# WORK INSTRUCTION
The listing that follows should be copied in full, exactly as written.
(Beginning of STUDY MATERIAL)
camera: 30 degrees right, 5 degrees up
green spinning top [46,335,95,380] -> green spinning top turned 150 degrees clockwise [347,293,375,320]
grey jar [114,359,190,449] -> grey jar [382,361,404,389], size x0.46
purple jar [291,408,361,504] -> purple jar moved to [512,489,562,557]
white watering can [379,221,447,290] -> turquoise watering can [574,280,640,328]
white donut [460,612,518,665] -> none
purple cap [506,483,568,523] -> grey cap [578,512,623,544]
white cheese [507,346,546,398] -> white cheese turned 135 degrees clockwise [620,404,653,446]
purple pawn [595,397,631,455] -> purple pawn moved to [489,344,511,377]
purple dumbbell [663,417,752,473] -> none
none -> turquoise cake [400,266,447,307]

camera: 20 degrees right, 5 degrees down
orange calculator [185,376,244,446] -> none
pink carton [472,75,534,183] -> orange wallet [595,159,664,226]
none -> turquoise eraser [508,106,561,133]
(End of STUDY MATERIAL)
# COMPLETED TASK
camera: 30 degrees right, 5 degrees up
green spinning top [46,335,95,380] -> green spinning top turned 150 degrees clockwise [347,293,375,320]
grey jar [114,359,190,449] -> grey jar [382,361,404,389], size x0.46
purple jar [291,408,361,504] -> purple jar moved to [512,489,562,557]
white watering can [379,221,447,290] -> turquoise watering can [574,280,640,328]
white donut [460,612,518,665] -> none
purple cap [506,483,568,523] -> grey cap [578,512,623,544]
white cheese [507,346,546,398] -> white cheese turned 135 degrees clockwise [620,404,653,446]
purple pawn [595,397,631,455] -> purple pawn moved to [489,344,511,377]
purple dumbbell [663,417,752,473] -> none
none -> turquoise cake [400,266,447,307]

camera: 20 degrees right, 5 degrees down
orange calculator [185,376,244,446] -> none
pink carton [472,75,534,183] -> orange wallet [595,159,664,226]
none -> turquoise eraser [508,106,561,133]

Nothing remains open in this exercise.